DATA LISTING >>
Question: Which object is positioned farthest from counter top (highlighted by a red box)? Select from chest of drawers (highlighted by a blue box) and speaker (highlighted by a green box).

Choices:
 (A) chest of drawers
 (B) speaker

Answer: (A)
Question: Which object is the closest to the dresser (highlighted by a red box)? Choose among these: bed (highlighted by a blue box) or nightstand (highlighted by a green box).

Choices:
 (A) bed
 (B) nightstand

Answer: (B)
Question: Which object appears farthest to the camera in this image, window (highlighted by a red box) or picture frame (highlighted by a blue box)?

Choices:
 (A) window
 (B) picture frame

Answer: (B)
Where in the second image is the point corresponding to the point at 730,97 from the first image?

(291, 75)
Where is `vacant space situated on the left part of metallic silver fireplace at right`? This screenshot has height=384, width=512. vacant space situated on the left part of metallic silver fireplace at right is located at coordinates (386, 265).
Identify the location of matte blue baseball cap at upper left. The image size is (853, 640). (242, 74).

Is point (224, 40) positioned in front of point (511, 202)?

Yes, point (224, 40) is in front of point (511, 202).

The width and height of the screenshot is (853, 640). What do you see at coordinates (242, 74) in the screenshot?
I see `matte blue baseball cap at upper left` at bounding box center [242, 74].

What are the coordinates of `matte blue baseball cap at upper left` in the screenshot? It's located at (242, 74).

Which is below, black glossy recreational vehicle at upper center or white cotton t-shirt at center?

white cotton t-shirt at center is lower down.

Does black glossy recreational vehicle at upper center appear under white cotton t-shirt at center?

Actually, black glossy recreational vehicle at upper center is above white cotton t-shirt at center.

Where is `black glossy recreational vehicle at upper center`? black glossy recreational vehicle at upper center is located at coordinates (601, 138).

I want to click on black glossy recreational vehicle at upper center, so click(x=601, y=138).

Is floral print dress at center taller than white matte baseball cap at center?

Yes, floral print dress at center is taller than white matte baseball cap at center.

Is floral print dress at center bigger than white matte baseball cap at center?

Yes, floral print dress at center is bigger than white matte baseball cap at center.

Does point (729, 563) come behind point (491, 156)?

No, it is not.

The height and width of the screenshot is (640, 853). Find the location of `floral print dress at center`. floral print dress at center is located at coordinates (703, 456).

WORK ITEM >> Rewrite all the lines above, replacing "floral print dress" with "striped linen dress" each time it appears and leaving everything else unchanged.

ANSWER TO THE PROBLEM >>
Question: Which object is positioned farthest from counter top (highlighted by a red box)? Select from chest of drawers (highlighted by a blue box) and speaker (highlighted by a green box).

Choices:
 (A) chest of drawers
 (B) speaker

Answer: (A)
Question: Which object is the closest to the dresser (highlighted by a red box)? Choose among these: bed (highlighted by a blue box) or nightstand (highlighted by a green box).

Choices:
 (A) bed
 (B) nightstand

Answer: (B)
Question: Which object appears farthest to the camera in this image, window (highlighted by a red box) or picture frame (highlighted by a blue box)?

Choices:
 (A) window
 (B) picture frame

Answer: (B)
Where in the second image is the point corresponding to the point at 730,97 from the first image?

(291, 75)
Where is `vacant space situated on the left part of metallic silver fireplace at right`? This screenshot has height=384, width=512. vacant space situated on the left part of metallic silver fireplace at right is located at coordinates (386, 265).
Identify the location of matte blue baseball cap at upper left. The image size is (853, 640). (242, 74).

Is point (224, 40) positioned in front of point (511, 202)?

Yes, point (224, 40) is in front of point (511, 202).

The width and height of the screenshot is (853, 640). What do you see at coordinates (242, 74) in the screenshot?
I see `matte blue baseball cap at upper left` at bounding box center [242, 74].

What are the coordinates of `matte blue baseball cap at upper left` in the screenshot? It's located at (242, 74).

Which is below, black glossy recreational vehicle at upper center or white cotton t-shirt at center?

white cotton t-shirt at center is lower down.

Does black glossy recreational vehicle at upper center appear under white cotton t-shirt at center?

Actually, black glossy recreational vehicle at upper center is above white cotton t-shirt at center.

Where is `black glossy recreational vehicle at upper center`? black glossy recreational vehicle at upper center is located at coordinates (601, 138).

I want to click on black glossy recreational vehicle at upper center, so click(x=601, y=138).

Is striped linen dress at center taller than white matte baseball cap at center?

Yes, striped linen dress at center is taller than white matte baseball cap at center.

Is striped linen dress at center bigger than white matte baseball cap at center?

Yes, striped linen dress at center is bigger than white matte baseball cap at center.

Does point (729, 563) come behind point (491, 156)?

No, it is not.

The height and width of the screenshot is (640, 853). Find the location of `striped linen dress at center`. striped linen dress at center is located at coordinates (703, 456).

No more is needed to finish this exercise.